*Problem statement*:
Leaving out the pictures, reproduce each record exactly and in full.

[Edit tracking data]
--

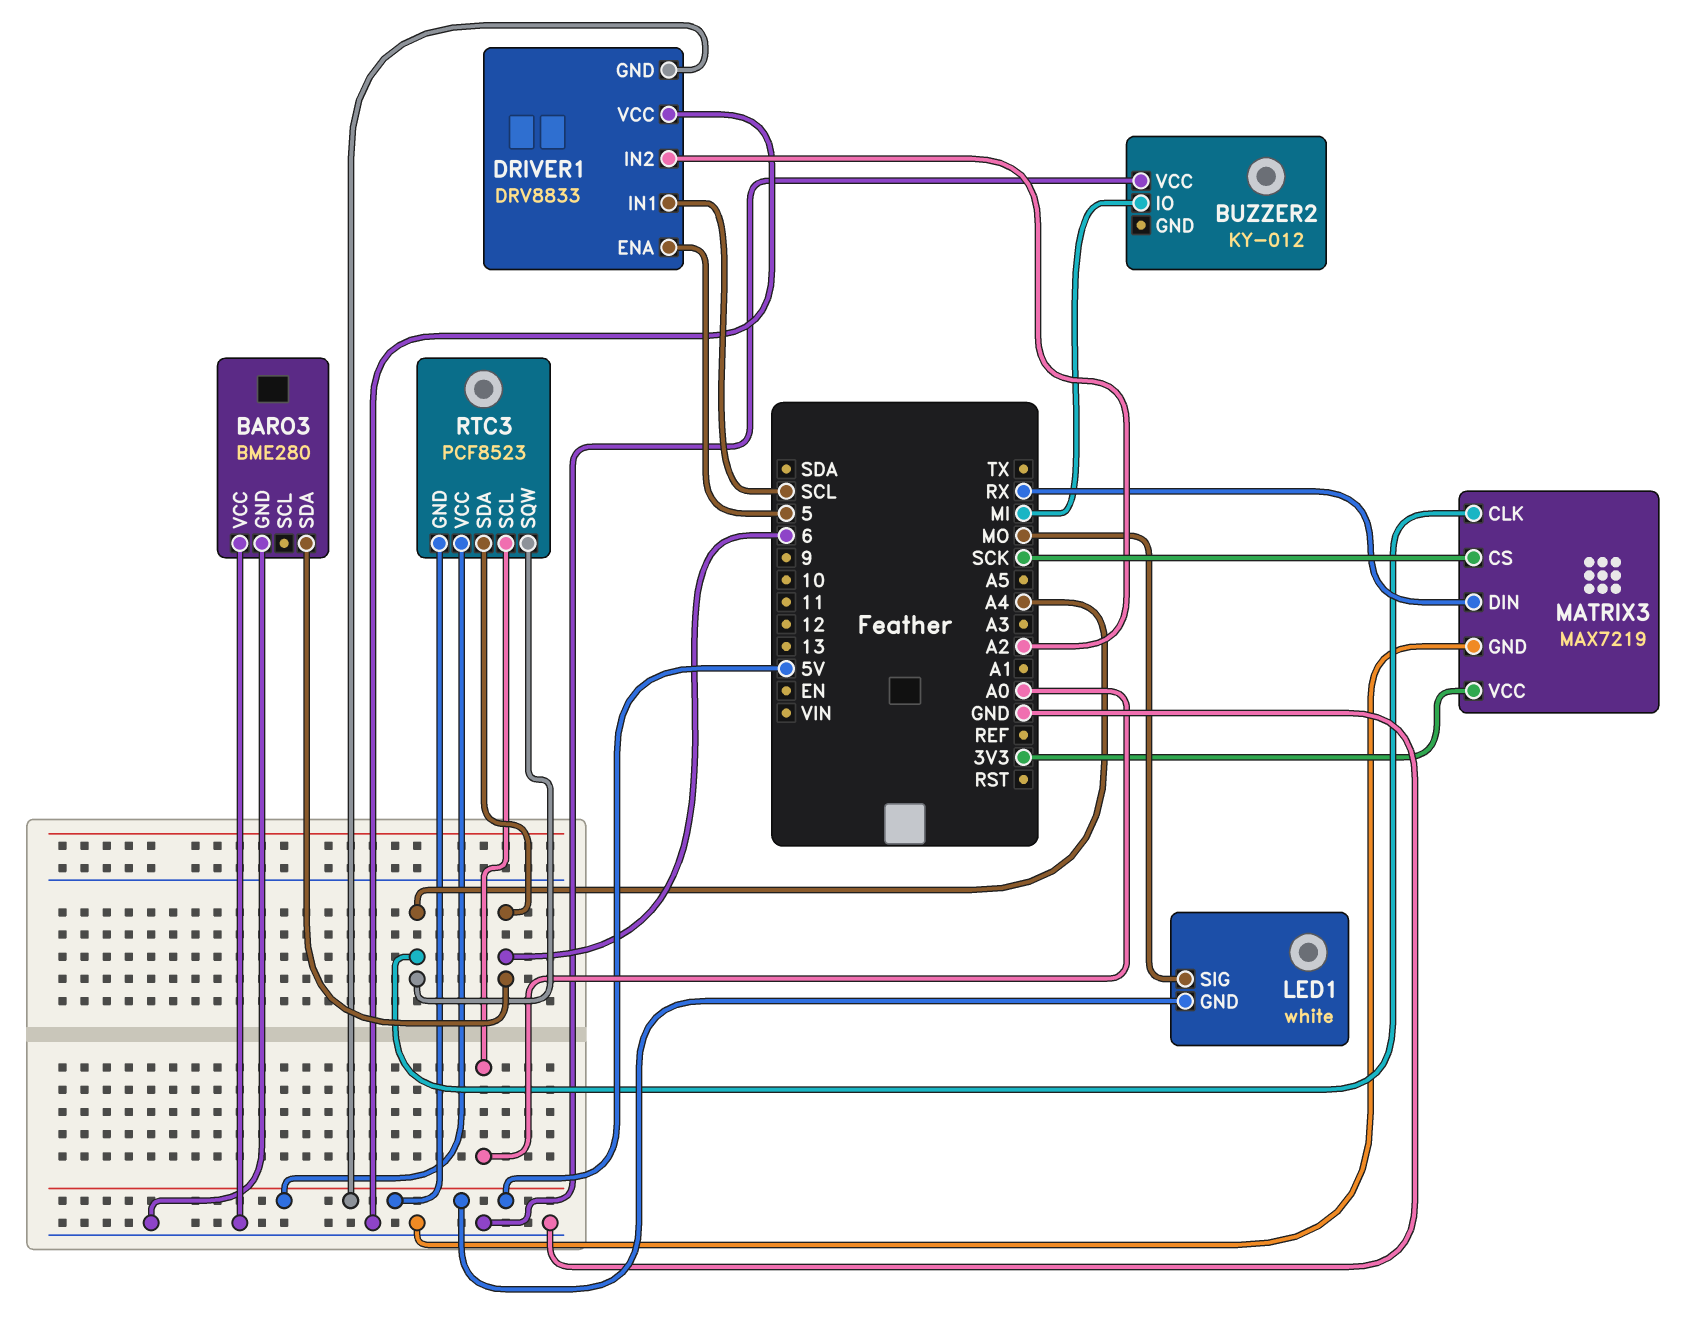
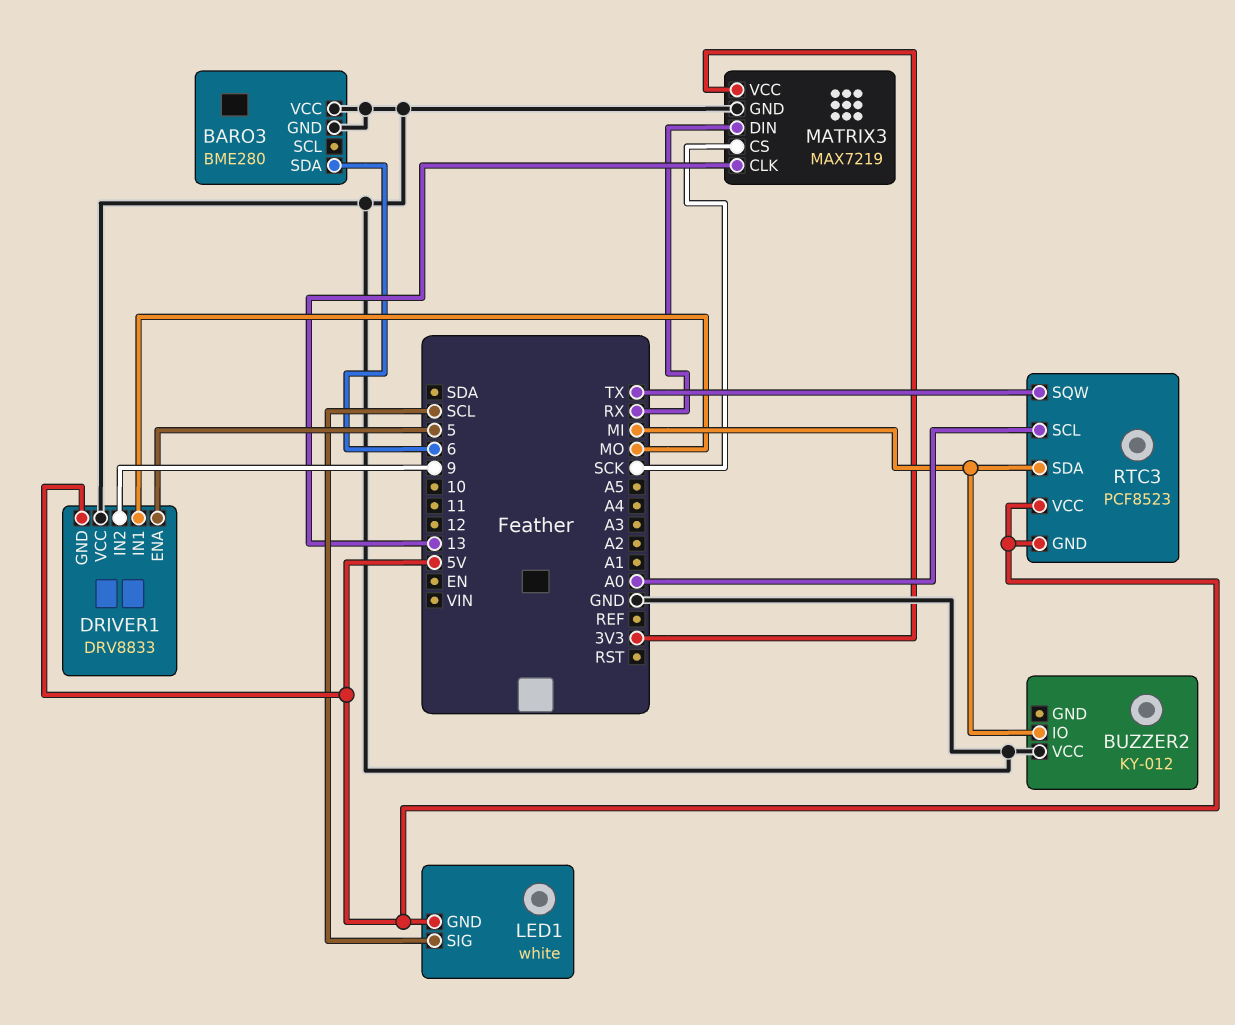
DRIVER1 pin IN1: SCL -> MO
DRIVER1 pin IN2: A2 -> 9
LED1 pin SIG: MO -> SCL
MATRIX3 pin CLK: A4 -> 13
RTC3 pin SDA: 6 -> MI
RTC3 pin SQW: A4 -> TX

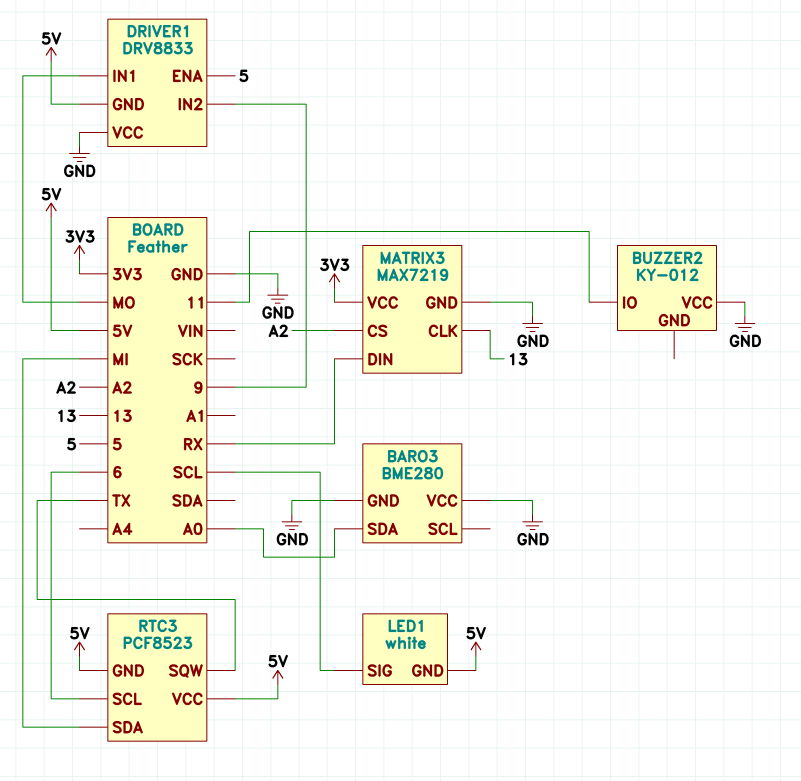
BARO3 pin SDA: 6 -> A0
BUZZER2 pin IO: MI -> 11
MATRIX3 pin CS: SCK -> A2
RTC3 pin SCL: A0 -> 6

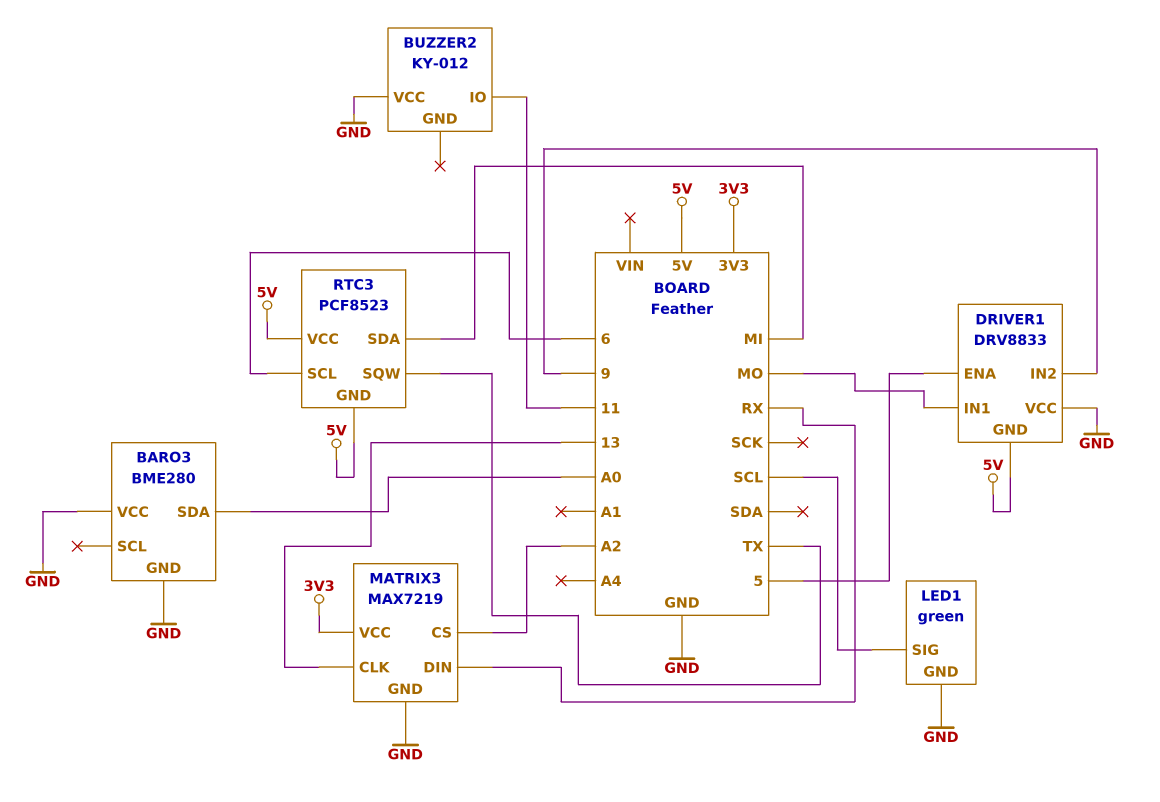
LED1: white -> green
LED1 pin GND: 5V -> GND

--

*Task result*:
DRIVER1 pin IN1: SCL -> MO
DRIVER1 pin IN2: A2 -> 9
LED1 pin SIG: MO -> SCL
MATRIX3 pin CLK: A4 -> 13
RTC3 pin SDA: 6 -> MI
RTC3 pin SQW: A4 -> TX

BARO3 pin SDA: 6 -> A0
BUZZER2 pin IO: MI -> 11
MATRIX3 pin CS: SCK -> A2
RTC3 pin SCL: A0 -> 6

LED1: white -> green
LED1 pin GND: 5V -> GND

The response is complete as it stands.